Exercise aim: Every line containing "resized" should be copied out. Go through the entries and find them.

Saved entries:

----

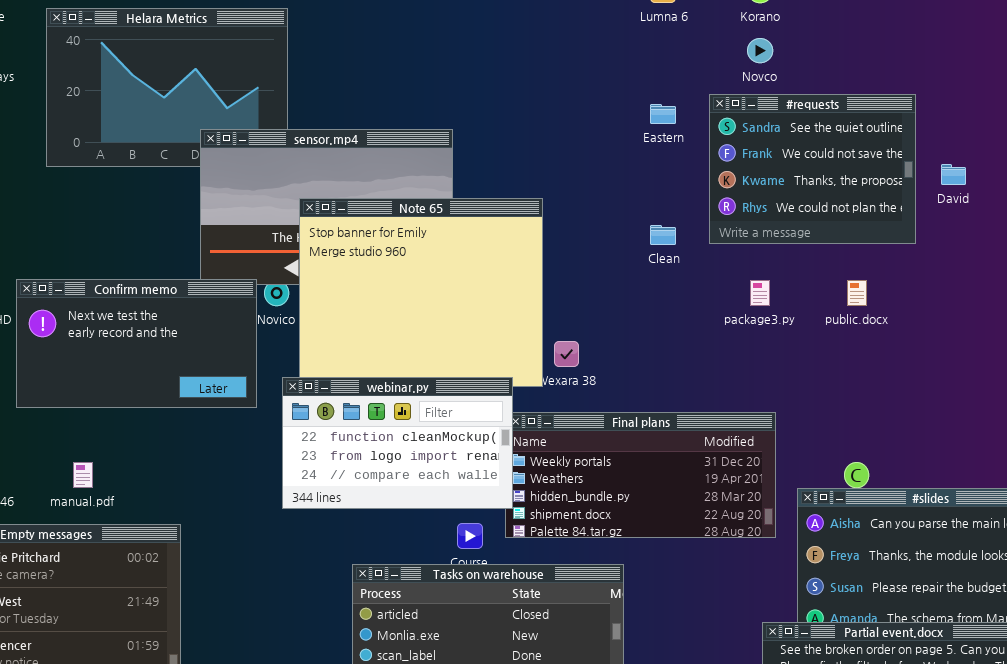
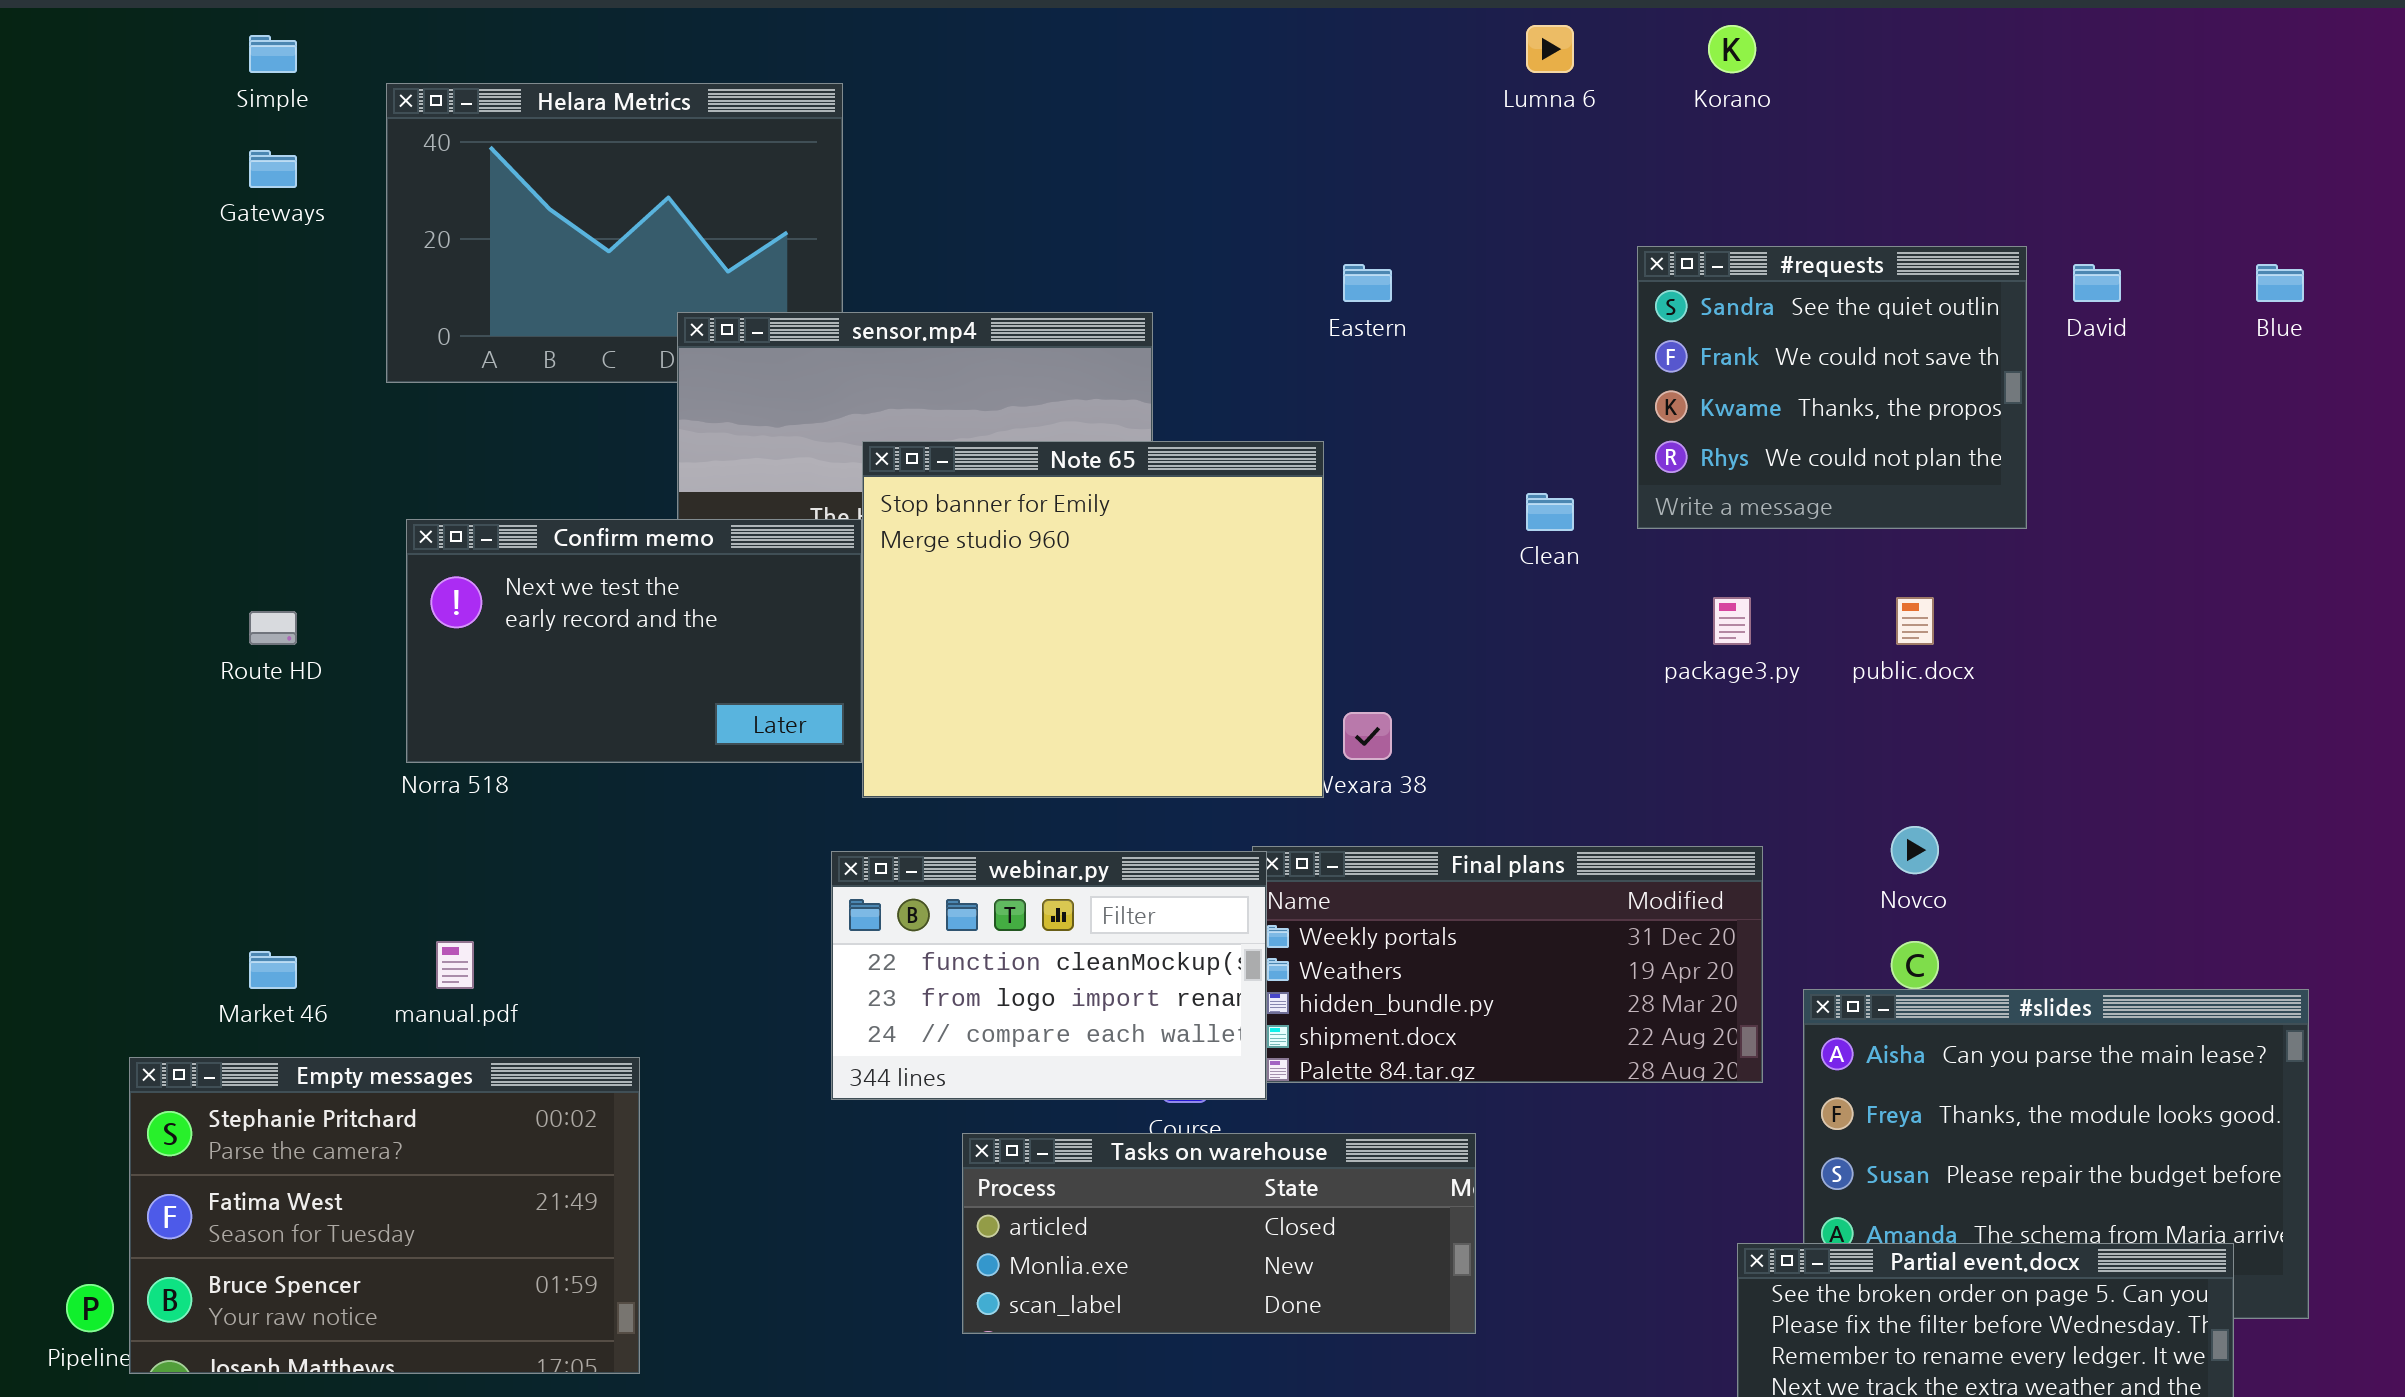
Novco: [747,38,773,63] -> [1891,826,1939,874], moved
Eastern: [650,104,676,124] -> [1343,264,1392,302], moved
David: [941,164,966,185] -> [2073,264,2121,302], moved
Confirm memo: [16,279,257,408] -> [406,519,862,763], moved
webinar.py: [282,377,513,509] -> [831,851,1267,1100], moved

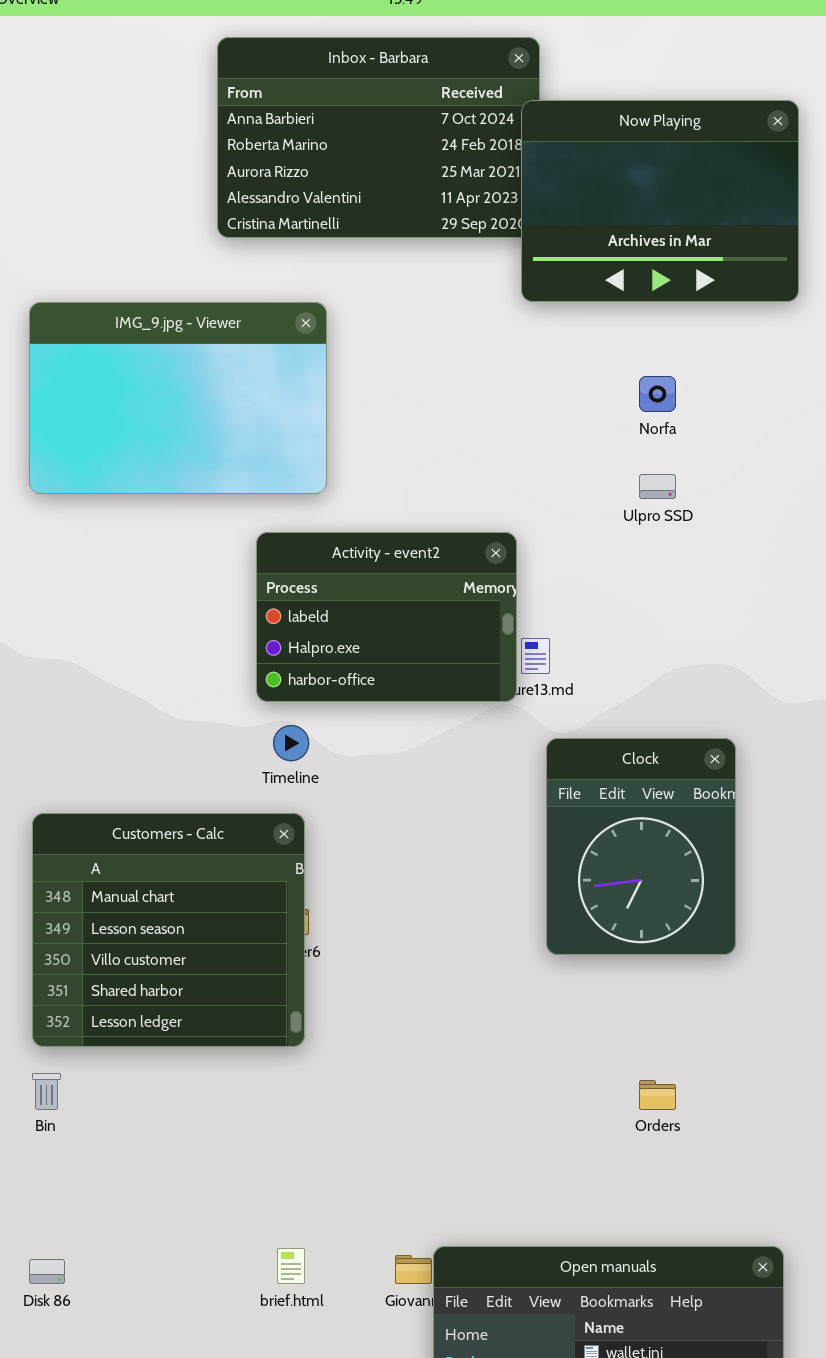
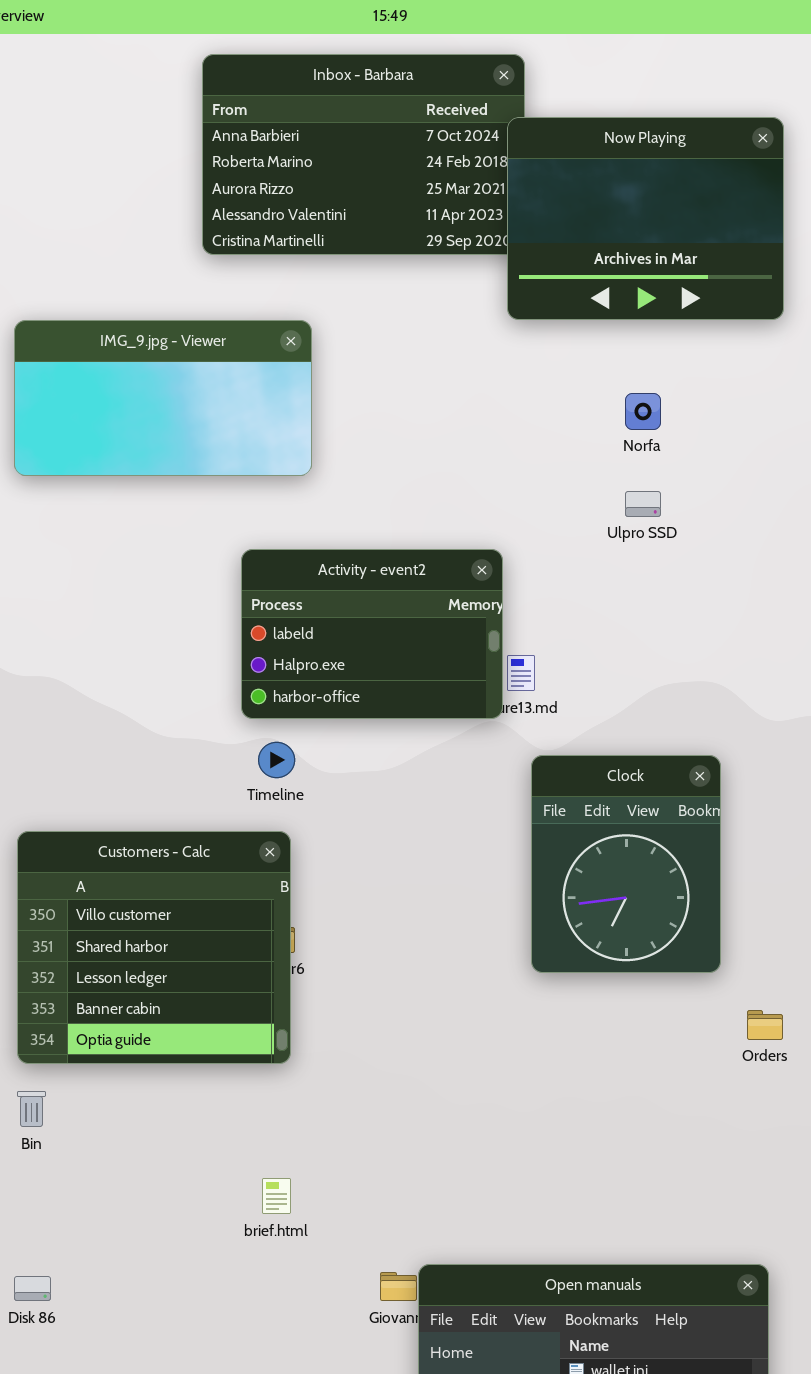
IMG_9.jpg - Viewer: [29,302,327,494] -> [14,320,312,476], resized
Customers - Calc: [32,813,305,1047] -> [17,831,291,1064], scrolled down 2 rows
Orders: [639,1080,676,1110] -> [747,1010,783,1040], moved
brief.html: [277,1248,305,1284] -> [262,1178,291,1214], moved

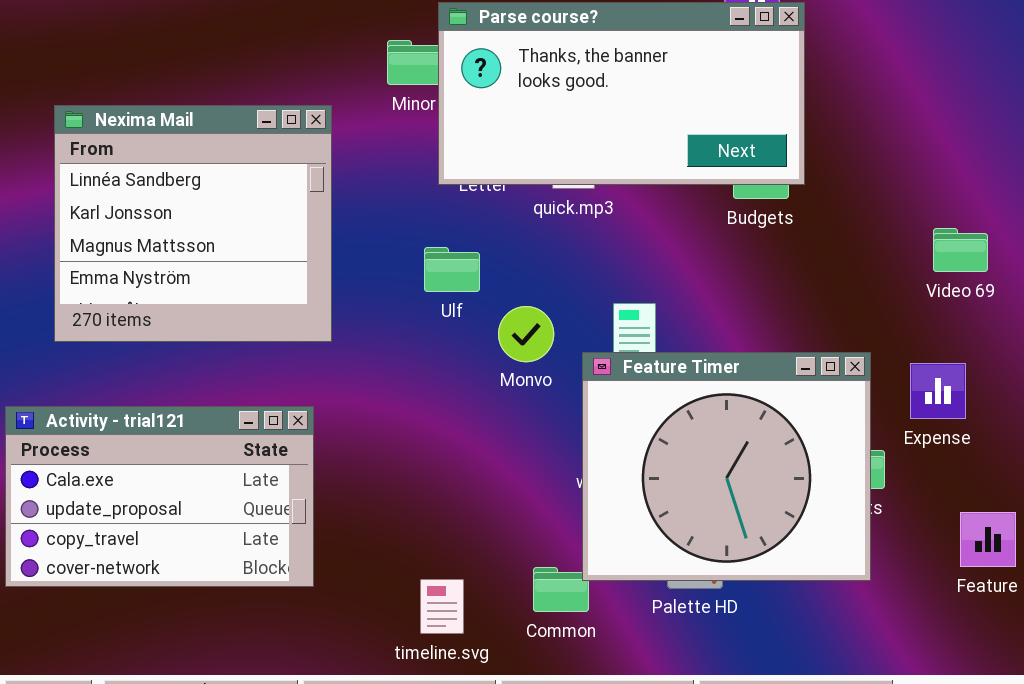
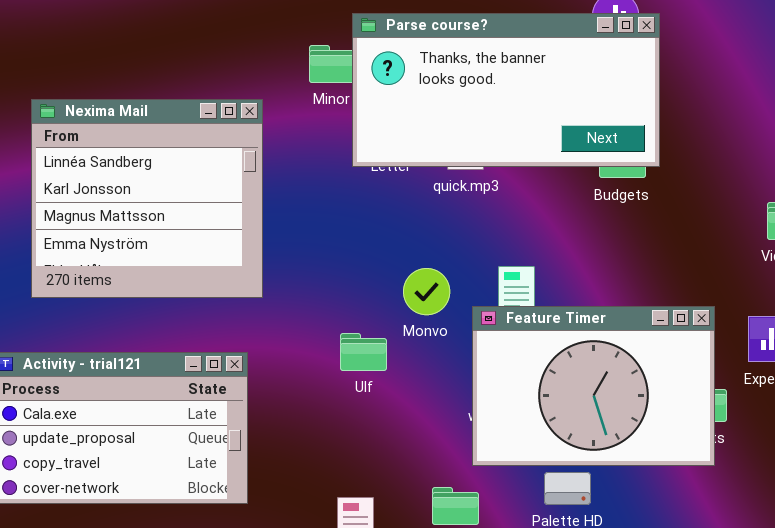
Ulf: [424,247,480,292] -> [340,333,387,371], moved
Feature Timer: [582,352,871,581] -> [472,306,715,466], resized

----

Exercise response:
IMG_9.jpg - Viewer: [29,302,327,494] -> [14,320,312,476], resized
Feature Timer: [582,352,871,581] -> [472,306,715,466], resized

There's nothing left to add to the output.